[Entries taken from a collection]

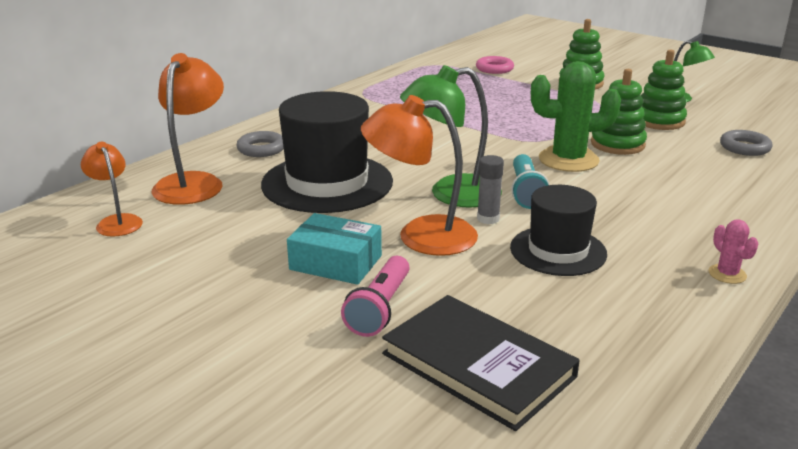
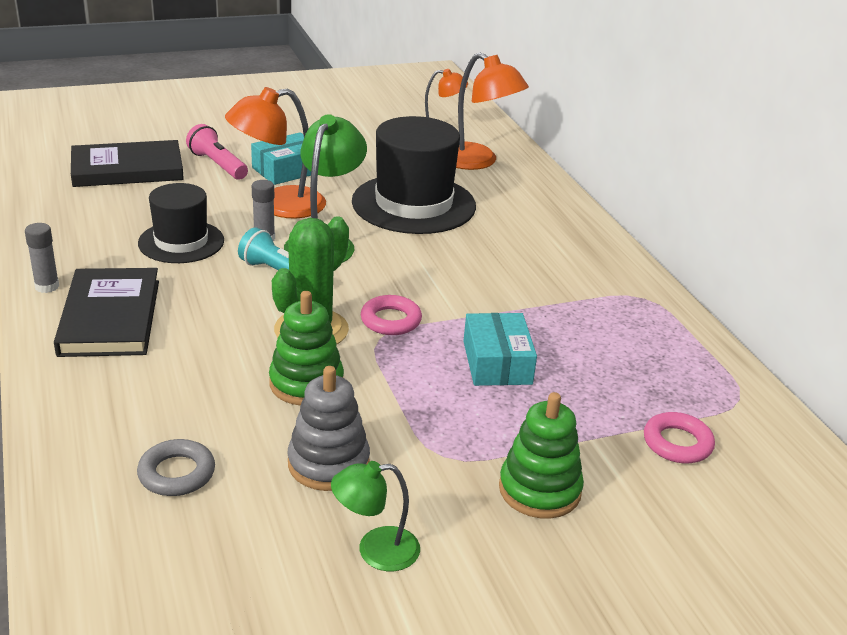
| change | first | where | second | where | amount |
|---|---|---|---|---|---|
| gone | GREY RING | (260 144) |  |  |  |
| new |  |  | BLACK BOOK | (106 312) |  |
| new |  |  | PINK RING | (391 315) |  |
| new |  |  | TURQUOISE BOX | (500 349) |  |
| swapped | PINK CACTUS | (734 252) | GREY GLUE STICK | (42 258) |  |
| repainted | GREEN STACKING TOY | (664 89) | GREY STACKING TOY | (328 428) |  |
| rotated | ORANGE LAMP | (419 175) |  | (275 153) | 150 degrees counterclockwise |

» Exercise
Lines with "PINK" in the records above: copy every one of them.

» Result
| new |  |  | PINK RING | (391 315) |  |
| swapped | PINK CACTUS | (734 252) | GREY GLUE STICK | (42 258) |  |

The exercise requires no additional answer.